> [Records for the exercise]:
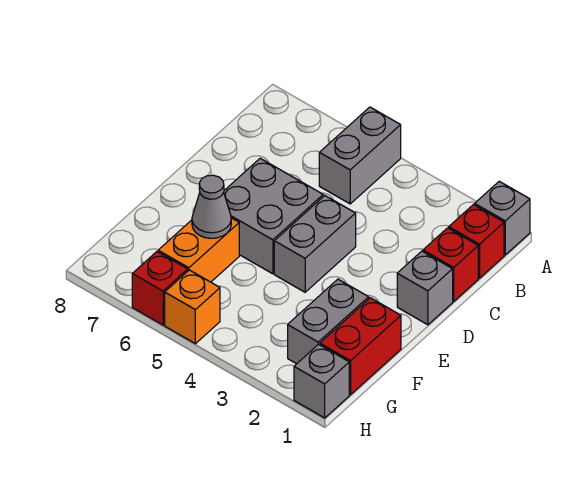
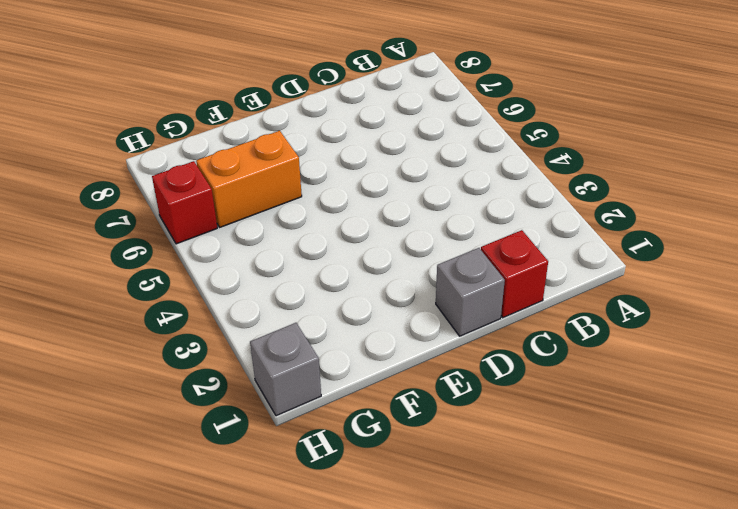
none -> grey brick A1 level 1
none -> grey brick A5:B5 level 1
none -> red brick B1 level 1

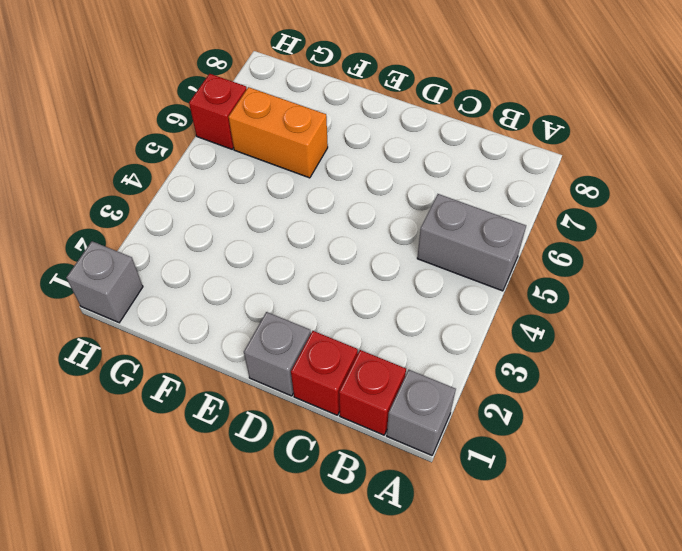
none -> grey brick D4:E4 level 1
none -> grey brick D5:E6 level 1
none -> red brick F1:G1 level 1

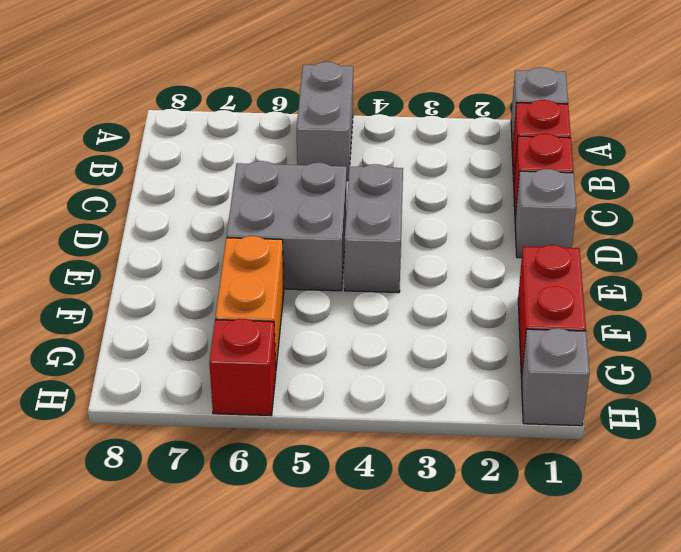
none -> grey brick F2:G2 level 1
none -> orange brick H5 level 1
none -> grey cone F6 level 2

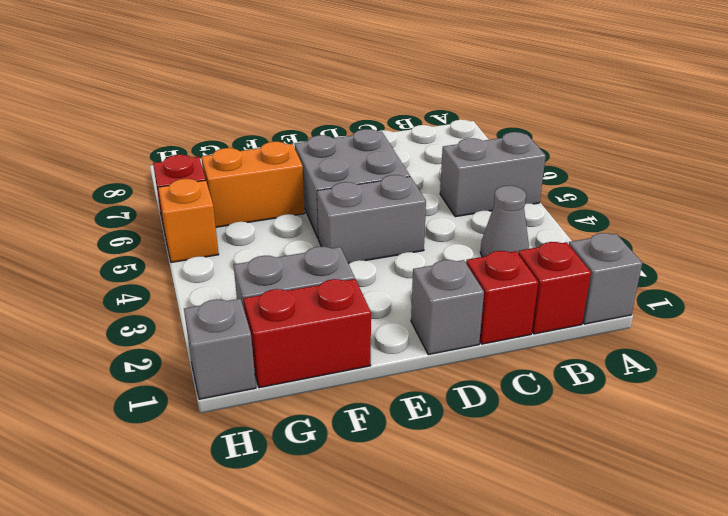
grey cone B3 level 1 -> grey cone F6 level 2

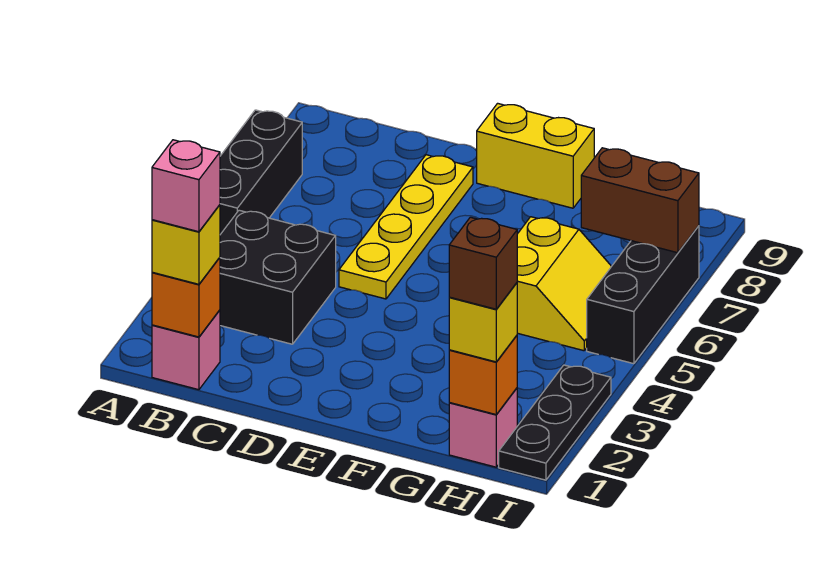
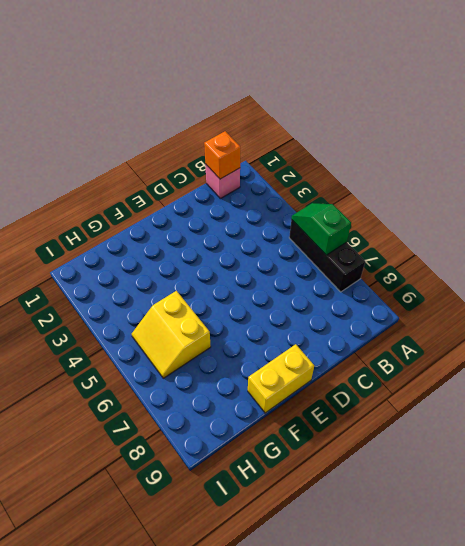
green slope A5:A6 level 2 top 6 -> none
none -> black brick B3:C4 level 1
none -> yellow plate D5:D8 level 1
none -> pink brick H1 level 1

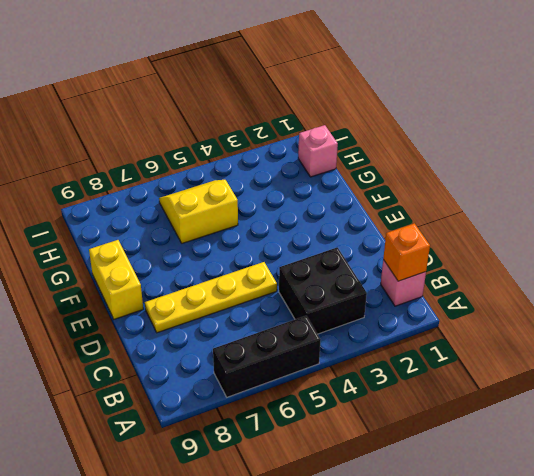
none -> black plate I1:I3 level 1
none -> black brick I5:I7 level 1
none -> orange brick H1 level 2

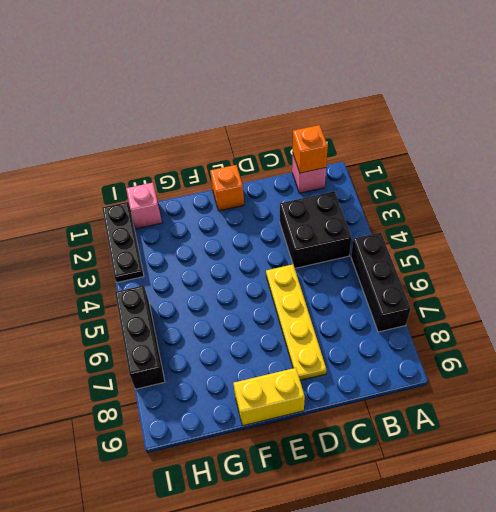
orange brick E1 level 1 -> orange brick H1 level 2
none -> yellow slope G5:H6 level 1 top G
none -> brown brick H7:I7 level 2
none -> yellow brick B1 level 3

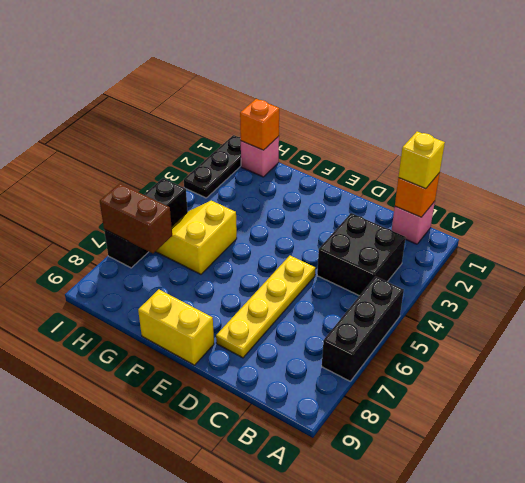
none -> yellow brick H1 level 3
none -> pink brick B1 level 4
none -> brown brick H1 level 4

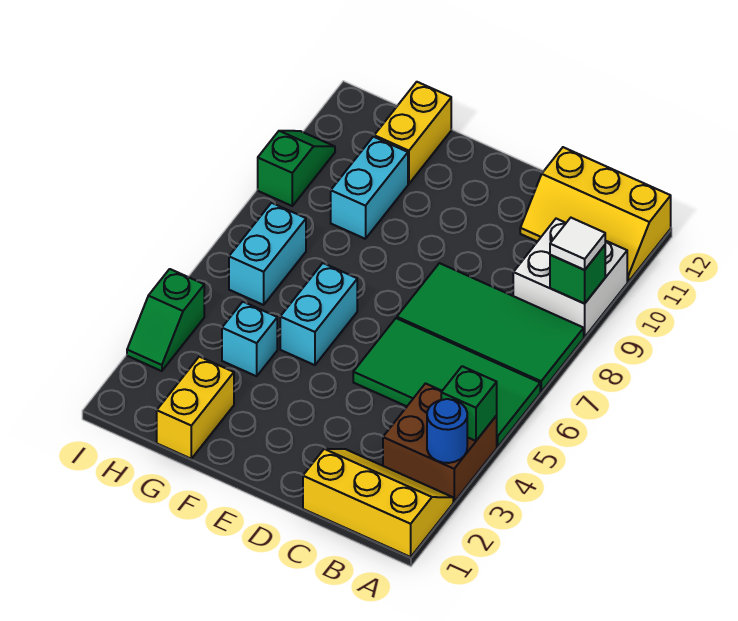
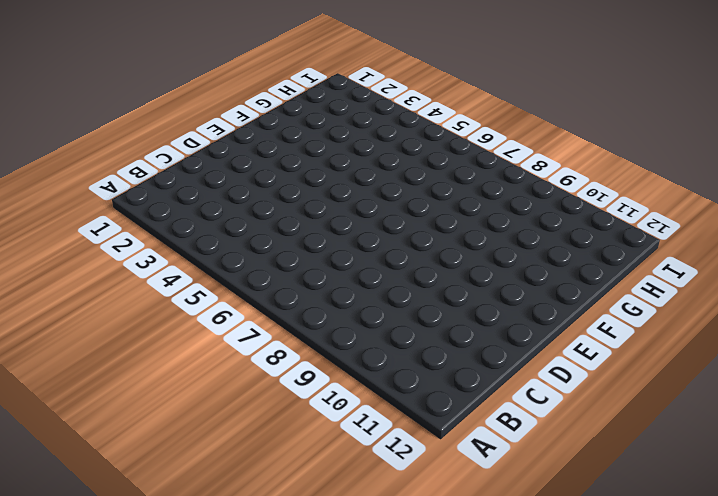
none -> yellow slope A1:C2 level 1 top 1
none -> brown brick A3:B4 level 1
none -> green tile A5:D6 level 1

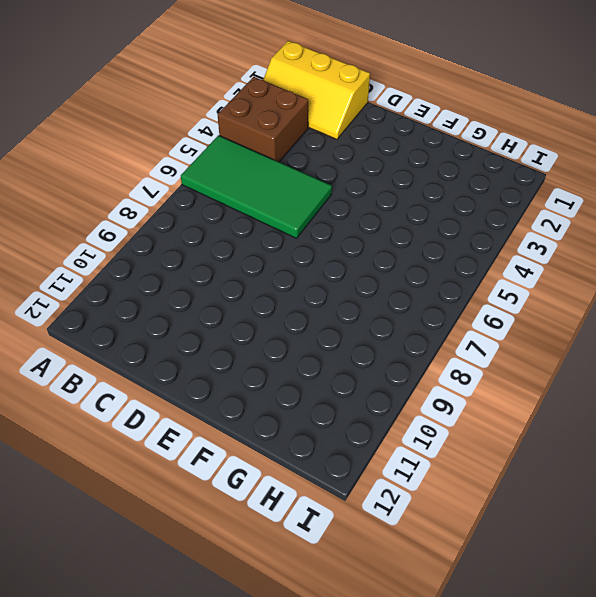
none -> green tile A7:D8 level 1
none -> white brick A9:B10 level 1
none -> yellow slope A11:C12 level 1 top 12

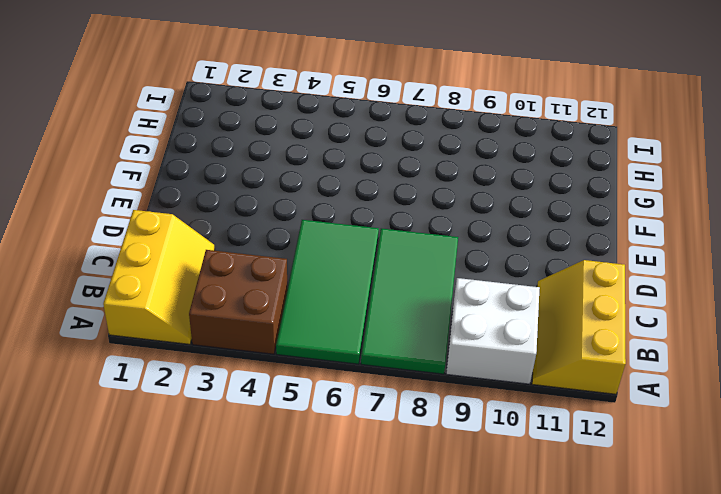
none -> cyan brick F5:F6 level 1
none -> yellow brick G1:G2 level 1
none -> cyan brick G4 level 1

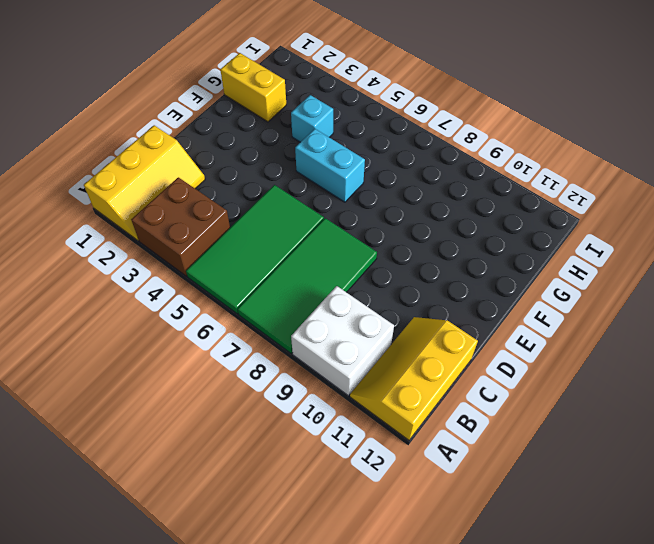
none -> cyan brick G9:G10 level 1
none -> yellow brick G11:G12 level 1
none -> cyan brick H6:H7 level 1

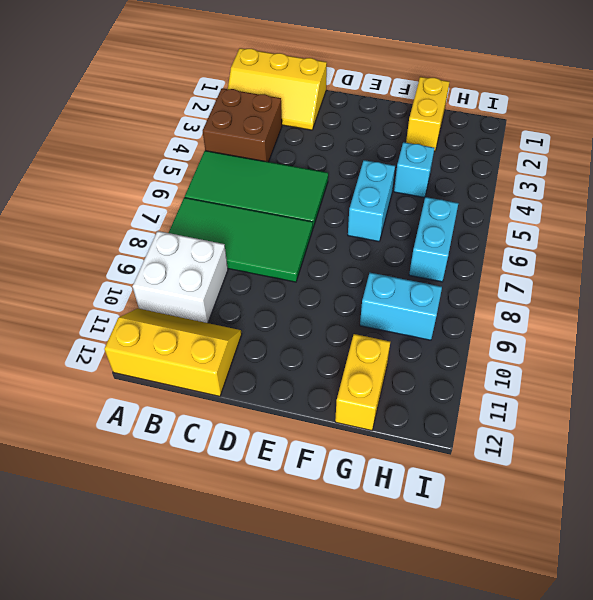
cyan brick G9:H9 level 1 -> cyan brick G9:G10 level 1
none -> green slope I3:I4 level 1 top 4
none -> green slope I9:I10 level 1 top 9
none -> blue round brick A3 level 2

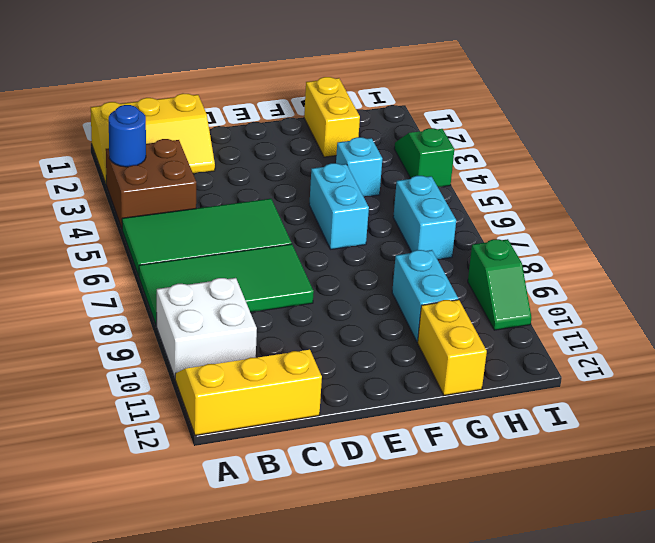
none -> green brick A4 level 2
none -> green brick A9 level 2
none -> white tile A9 level 3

> [What to produce]: Drop every picture from the data, then output all the rest exactly.

> [Answer box]:
none -> grey brick A1 level 1
none -> grey brick A5:B5 level 1
none -> red brick B1 level 1

none -> grey brick D4:E4 level 1
none -> grey brick D5:E6 level 1
none -> red brick F1:G1 level 1

none -> grey brick F2:G2 level 1
none -> orange brick H5 level 1
none -> grey cone F6 level 2

grey cone B3 level 1 -> grey cone F6 level 2

green slope A5:A6 level 2 top 6 -> none
none -> black brick B3:C4 level 1
none -> yellow plate D5:D8 level 1
none -> pink brick H1 level 1

none -> black plate I1:I3 level 1
none -> black brick I5:I7 level 1
none -> orange brick H1 level 2

orange brick E1 level 1 -> orange brick H1 level 2
none -> yellow slope G5:H6 level 1 top G
none -> brown brick H7:I7 level 2
none -> yellow brick B1 level 3

none -> yellow brick H1 level 3
none -> pink brick B1 level 4
none -> brown brick H1 level 4

none -> yellow slope A1:C2 level 1 top 1
none -> brown brick A3:B4 level 1
none -> green tile A5:D6 level 1

none -> green tile A7:D8 level 1
none -> white brick A9:B10 level 1
none -> yellow slope A11:C12 level 1 top 12

none -> cyan brick F5:F6 level 1
none -> yellow brick G1:G2 level 1
none -> cyan brick G4 level 1

none -> cyan brick G9:G10 level 1
none -> yellow brick G11:G12 level 1
none -> cyan brick H6:H7 level 1

cyan brick G9:H9 level 1 -> cyan brick G9:G10 level 1
none -> green slope I3:I4 level 1 top 4
none -> green slope I9:I10 level 1 top 9
none -> blue round brick A3 level 2

none -> green brick A4 level 2
none -> green brick A9 level 2
none -> white tile A9 level 3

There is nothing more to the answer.